_TASK_:
Below are records to repeat exactly; copy them without the pictures.

_Recorded data_:

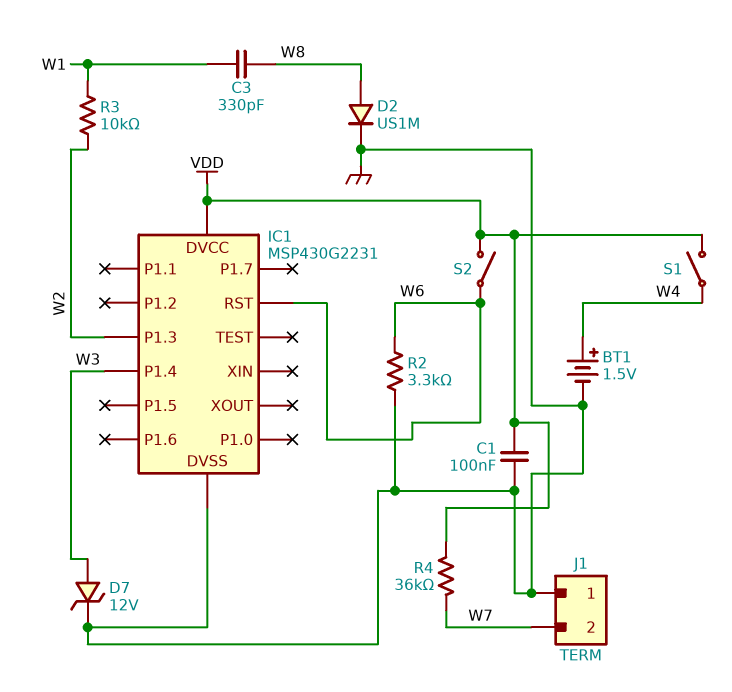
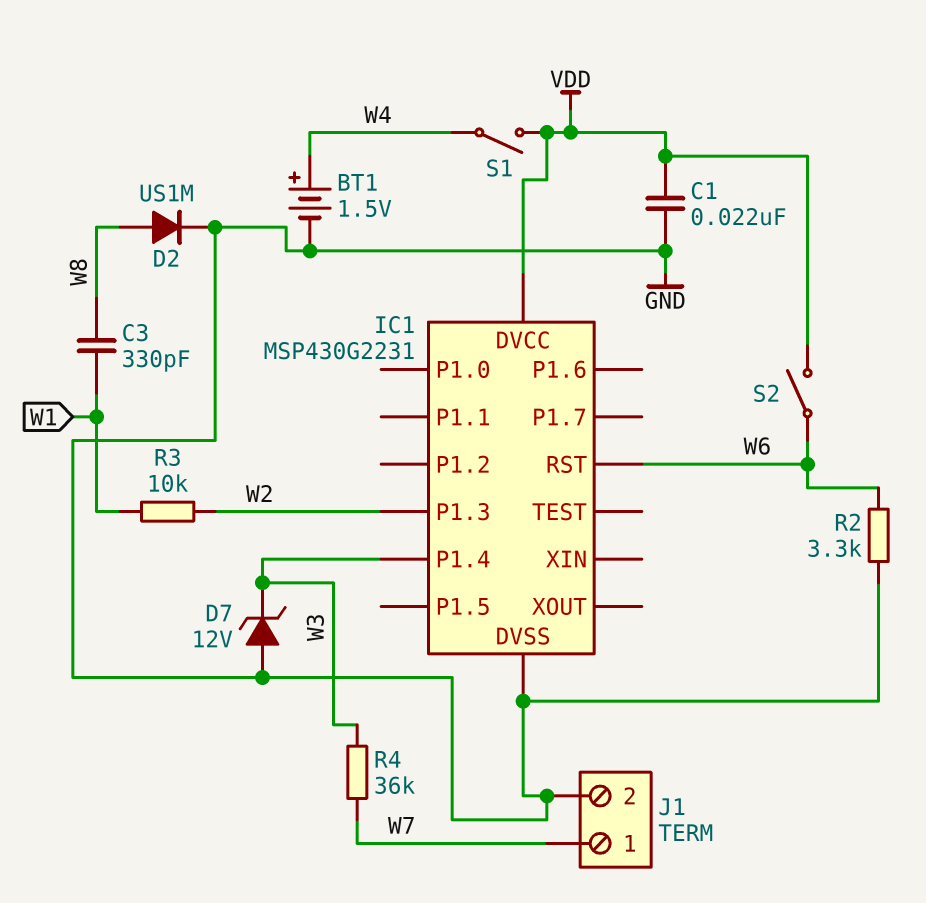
C1: 100nF (GND, VDD) -> 22nF (GND, VDD)
D7: zener 12V (A W3, K GND) -> zener 12V (A GND, K W3)
J1 pin 1: GND -> W7
J1 pin 2: W7 -> GND
R4: 36k (VDD, W7) -> 36k (W3, W7)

_RESPONSE AREA_:
C1: 100nF (GND, VDD) -> 22nF (GND, VDD)
D7: zener 12V (A W3, K GND) -> zener 12V (A GND, K W3)
J1 pin 1: GND -> W7
J1 pin 2: W7 -> GND
R4: 36k (VDD, W7) -> 36k (W3, W7)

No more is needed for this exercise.